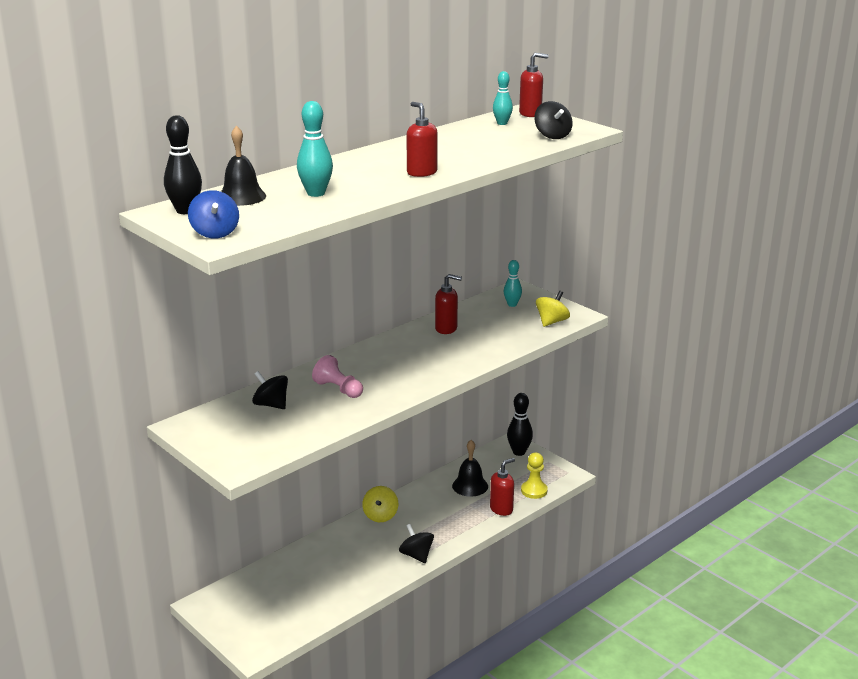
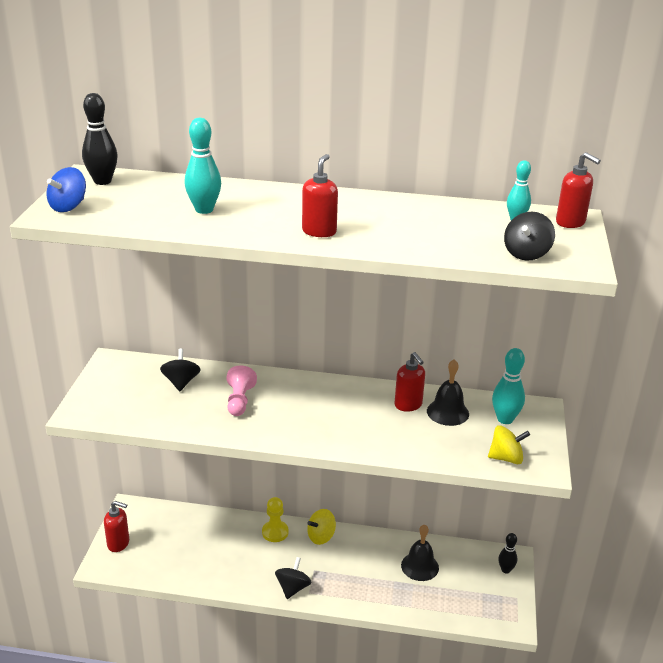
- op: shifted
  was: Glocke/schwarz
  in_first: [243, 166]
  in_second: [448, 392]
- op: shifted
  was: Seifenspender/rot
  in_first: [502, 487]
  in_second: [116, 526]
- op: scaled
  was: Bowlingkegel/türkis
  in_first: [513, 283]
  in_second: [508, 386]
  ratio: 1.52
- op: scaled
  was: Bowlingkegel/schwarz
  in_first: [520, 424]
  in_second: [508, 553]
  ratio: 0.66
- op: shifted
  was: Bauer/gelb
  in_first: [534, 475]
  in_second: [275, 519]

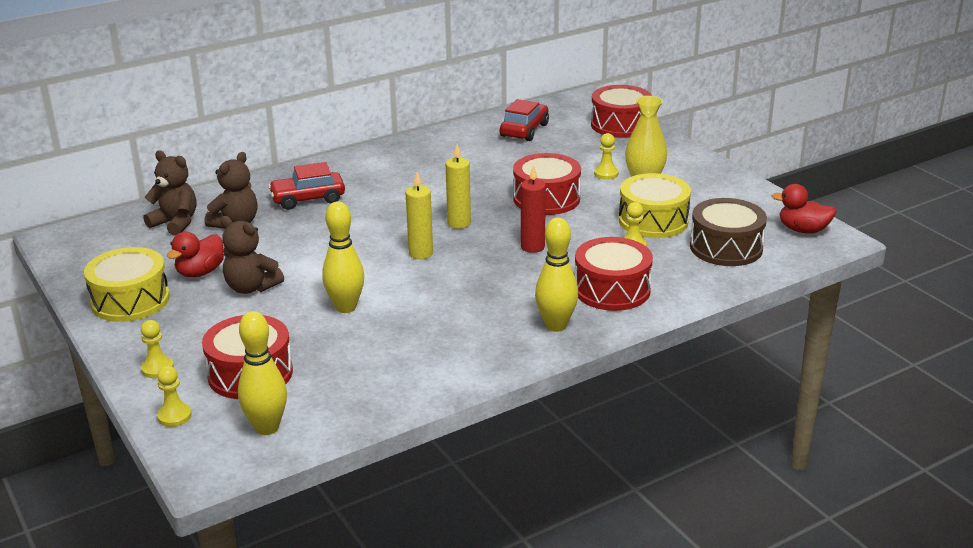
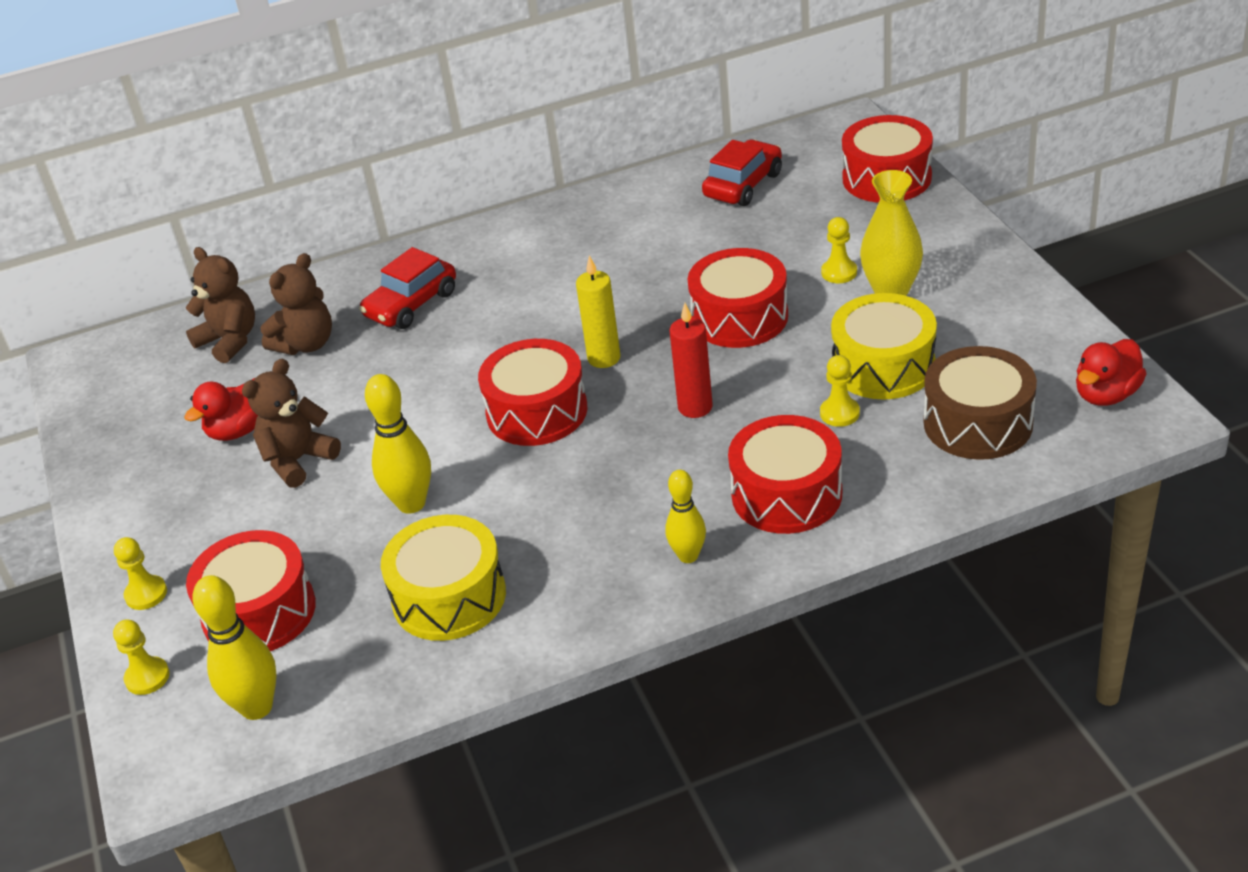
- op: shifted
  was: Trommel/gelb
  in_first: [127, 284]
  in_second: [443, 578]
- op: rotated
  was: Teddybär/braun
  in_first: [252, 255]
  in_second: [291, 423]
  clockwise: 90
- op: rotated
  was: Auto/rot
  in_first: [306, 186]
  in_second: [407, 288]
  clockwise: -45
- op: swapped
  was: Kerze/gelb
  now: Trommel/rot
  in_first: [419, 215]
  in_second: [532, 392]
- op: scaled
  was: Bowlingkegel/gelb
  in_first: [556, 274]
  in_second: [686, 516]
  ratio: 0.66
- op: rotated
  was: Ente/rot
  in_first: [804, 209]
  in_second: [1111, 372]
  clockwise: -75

━━━━

Above are the records; copy exactly the lines from the line with "in_second: [116, 526]" through the line with "in_first: [534, 475]", both included.

▶ Response area
  in_second: [116, 526]
- op: scaled
  was: Bowlingkegel/türkis
  in_first: [513, 283]
  in_second: [508, 386]
  ratio: 1.52
- op: scaled
  was: Bowlingkegel/schwarz
  in_first: [520, 424]
  in_second: [508, 553]
  ratio: 0.66
- op: shifted
  was: Bauer/gelb
  in_first: [534, 475]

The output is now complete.